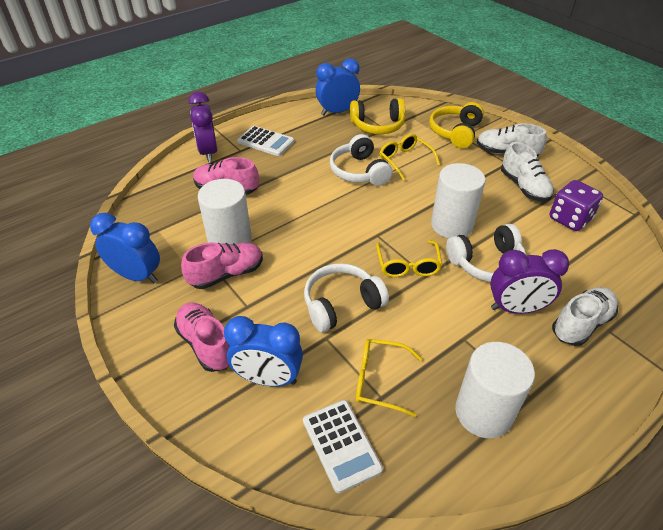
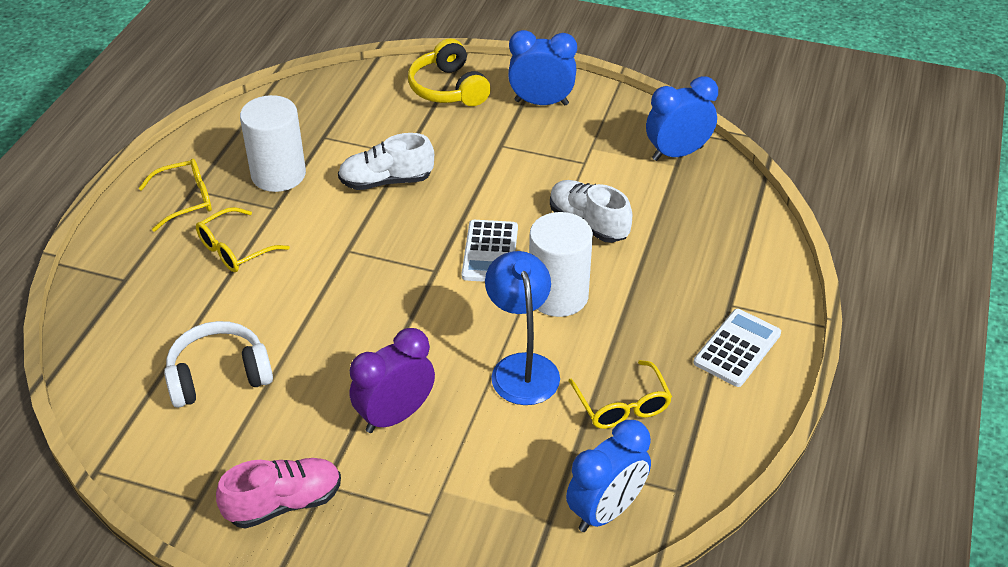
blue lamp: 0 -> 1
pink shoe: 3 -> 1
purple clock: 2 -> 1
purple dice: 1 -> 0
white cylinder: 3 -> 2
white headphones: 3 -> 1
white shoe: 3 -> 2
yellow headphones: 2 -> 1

WHAT THE TASK ASKS – Carry over each record above character for character, with the pictures left out.

COMPLETED EXERCISE –
blue lamp: 0 -> 1
pink shoe: 3 -> 1
purple clock: 2 -> 1
purple dice: 1 -> 0
white cylinder: 3 -> 2
white headphones: 3 -> 1
white shoe: 3 -> 2
yellow headphones: 2 -> 1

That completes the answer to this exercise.